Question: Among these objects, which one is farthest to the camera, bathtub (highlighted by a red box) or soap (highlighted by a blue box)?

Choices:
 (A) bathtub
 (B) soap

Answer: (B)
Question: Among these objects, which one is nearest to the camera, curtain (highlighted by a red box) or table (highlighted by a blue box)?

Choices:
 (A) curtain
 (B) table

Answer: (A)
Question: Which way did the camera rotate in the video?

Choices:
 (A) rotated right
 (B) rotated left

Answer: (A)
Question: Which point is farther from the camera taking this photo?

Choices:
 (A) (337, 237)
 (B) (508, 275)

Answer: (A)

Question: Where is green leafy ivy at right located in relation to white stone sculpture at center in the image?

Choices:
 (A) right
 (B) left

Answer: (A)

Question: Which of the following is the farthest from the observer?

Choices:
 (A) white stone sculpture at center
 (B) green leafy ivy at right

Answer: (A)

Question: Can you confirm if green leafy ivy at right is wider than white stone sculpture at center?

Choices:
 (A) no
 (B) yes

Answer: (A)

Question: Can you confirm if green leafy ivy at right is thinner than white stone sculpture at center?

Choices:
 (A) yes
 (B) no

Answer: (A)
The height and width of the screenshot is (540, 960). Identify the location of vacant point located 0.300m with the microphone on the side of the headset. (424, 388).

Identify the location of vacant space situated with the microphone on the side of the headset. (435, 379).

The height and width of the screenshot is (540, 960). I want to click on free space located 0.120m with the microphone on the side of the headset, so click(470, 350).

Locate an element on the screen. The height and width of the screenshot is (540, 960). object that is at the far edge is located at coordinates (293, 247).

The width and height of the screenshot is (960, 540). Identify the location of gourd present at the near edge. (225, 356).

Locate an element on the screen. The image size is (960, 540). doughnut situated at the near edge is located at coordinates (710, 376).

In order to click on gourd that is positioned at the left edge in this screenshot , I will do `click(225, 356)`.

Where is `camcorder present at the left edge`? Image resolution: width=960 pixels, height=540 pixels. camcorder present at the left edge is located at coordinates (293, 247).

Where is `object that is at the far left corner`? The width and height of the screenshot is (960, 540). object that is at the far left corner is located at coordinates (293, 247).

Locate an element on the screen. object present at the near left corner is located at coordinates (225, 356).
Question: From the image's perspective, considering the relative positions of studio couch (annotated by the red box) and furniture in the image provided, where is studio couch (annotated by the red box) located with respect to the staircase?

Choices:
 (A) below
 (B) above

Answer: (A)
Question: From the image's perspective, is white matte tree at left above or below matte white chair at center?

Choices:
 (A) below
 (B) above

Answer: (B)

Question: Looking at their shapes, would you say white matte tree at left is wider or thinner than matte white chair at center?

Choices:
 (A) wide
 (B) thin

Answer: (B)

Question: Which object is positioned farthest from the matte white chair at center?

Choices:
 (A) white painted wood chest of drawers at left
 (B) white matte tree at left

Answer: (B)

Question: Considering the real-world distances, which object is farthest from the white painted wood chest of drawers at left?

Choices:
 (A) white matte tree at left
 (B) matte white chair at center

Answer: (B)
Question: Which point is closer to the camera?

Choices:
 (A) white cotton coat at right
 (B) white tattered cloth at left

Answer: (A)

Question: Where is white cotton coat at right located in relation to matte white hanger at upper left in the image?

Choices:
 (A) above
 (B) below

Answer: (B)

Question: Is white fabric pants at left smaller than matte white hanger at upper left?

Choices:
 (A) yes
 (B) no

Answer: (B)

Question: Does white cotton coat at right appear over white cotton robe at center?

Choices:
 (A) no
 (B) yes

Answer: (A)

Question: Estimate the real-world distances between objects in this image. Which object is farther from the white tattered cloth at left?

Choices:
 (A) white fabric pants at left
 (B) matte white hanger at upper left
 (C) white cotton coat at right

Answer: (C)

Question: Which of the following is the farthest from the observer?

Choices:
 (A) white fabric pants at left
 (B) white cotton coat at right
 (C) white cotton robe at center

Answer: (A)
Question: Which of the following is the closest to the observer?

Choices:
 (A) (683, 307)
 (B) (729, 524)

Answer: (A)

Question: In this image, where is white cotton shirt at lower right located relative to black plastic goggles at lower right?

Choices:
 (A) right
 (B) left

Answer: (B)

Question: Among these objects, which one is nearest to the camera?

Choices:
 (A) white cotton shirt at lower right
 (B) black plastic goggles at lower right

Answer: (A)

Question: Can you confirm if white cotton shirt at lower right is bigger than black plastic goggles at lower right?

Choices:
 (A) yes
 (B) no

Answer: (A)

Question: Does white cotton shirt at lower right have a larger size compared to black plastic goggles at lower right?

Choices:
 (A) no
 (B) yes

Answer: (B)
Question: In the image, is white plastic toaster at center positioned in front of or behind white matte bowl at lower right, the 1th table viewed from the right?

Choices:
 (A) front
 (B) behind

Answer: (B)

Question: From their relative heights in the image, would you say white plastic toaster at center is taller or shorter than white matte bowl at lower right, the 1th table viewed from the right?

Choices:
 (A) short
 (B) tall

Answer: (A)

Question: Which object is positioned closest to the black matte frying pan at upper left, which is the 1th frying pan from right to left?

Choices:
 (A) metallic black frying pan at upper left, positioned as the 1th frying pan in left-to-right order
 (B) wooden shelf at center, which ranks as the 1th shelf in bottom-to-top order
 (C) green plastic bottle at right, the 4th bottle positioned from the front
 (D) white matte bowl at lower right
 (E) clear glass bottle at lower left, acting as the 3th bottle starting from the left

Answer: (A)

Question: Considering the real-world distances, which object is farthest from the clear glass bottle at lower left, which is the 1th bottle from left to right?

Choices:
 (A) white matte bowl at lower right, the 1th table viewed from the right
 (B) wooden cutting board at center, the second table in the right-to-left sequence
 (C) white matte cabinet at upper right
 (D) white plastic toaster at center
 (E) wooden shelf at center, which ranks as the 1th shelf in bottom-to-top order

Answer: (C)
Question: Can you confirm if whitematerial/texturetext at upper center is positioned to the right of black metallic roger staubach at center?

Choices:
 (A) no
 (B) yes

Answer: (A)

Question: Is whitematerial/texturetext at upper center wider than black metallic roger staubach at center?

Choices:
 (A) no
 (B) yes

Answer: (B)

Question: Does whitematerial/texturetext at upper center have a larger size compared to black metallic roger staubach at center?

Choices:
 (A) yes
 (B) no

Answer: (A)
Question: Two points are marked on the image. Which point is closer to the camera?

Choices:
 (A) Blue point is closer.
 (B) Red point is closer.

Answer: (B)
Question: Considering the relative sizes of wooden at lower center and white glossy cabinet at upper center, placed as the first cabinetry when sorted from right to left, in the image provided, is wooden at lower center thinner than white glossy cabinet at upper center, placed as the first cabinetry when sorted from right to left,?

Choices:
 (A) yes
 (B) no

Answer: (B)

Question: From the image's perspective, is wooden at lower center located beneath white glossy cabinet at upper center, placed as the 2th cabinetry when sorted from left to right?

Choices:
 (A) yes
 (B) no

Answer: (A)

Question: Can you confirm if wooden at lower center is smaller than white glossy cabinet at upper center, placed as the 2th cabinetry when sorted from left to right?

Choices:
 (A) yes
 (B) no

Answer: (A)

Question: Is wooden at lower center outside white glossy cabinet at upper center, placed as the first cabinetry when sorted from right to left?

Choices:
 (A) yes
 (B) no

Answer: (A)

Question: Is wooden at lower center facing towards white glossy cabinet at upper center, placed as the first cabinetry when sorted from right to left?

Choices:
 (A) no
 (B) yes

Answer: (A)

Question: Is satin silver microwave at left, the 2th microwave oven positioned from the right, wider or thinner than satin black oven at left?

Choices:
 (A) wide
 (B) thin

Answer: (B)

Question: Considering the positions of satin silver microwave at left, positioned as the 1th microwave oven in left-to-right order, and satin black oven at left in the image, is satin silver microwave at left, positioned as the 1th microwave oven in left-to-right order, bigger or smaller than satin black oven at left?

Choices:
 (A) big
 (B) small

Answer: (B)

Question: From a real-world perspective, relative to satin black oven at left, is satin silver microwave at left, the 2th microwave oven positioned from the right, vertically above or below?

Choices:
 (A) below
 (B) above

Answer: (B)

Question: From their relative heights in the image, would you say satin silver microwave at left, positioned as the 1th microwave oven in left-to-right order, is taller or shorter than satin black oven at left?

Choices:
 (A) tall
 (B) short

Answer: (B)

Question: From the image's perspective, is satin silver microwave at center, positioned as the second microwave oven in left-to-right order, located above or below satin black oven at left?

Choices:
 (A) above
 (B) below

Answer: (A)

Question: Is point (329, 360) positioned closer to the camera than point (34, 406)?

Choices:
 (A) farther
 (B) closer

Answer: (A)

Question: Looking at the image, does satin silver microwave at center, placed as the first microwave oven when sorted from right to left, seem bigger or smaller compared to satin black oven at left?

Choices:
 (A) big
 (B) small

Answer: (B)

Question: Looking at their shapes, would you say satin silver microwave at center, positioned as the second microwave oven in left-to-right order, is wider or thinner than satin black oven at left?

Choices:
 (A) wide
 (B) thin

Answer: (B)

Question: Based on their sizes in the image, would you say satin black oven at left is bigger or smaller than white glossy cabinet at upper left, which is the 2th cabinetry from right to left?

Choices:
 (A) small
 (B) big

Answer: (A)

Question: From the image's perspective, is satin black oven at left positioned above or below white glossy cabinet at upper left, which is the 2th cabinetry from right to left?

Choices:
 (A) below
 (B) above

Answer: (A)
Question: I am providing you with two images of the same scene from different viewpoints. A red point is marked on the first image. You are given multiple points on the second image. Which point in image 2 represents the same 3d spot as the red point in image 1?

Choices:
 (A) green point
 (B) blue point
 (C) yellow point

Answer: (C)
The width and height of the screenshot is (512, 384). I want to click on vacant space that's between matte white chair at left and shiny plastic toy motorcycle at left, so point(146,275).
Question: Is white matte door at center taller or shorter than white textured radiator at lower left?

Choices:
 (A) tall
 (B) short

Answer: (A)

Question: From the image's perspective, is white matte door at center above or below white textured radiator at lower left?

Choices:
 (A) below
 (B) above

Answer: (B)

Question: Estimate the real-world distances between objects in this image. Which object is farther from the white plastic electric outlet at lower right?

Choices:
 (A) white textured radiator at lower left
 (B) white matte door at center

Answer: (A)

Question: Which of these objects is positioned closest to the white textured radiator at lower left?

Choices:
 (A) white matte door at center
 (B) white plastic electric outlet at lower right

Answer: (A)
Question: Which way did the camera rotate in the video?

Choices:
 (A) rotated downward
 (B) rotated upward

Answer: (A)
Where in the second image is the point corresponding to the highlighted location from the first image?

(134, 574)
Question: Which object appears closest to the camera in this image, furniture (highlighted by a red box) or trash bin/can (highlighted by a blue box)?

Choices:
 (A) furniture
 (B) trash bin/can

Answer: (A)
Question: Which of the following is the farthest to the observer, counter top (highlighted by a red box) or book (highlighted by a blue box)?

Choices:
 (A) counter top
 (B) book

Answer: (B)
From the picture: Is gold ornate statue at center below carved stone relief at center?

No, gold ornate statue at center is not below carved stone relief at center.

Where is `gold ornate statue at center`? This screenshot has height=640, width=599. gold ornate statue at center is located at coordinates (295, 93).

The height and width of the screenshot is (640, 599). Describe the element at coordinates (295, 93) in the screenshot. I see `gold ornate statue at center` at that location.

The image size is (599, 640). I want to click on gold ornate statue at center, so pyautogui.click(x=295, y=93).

************

● OBJECTIVE: Change "chest of drawers" to "dresser" in the part of the material that opens with the line containing "drawers at left?" and closes with the line containing "Question: Which point is closer", and give only those lines back with nothing else altered.

● ANSWER TO THE PROBLEM:
Question: Considering the real-world distances, which object is farthest from the white painted wood dresser at left?

Choices:
 (A) white matte tree at left
 (B) matte white chair at center

Answer: (B)
Question: Which point is closer to the camera?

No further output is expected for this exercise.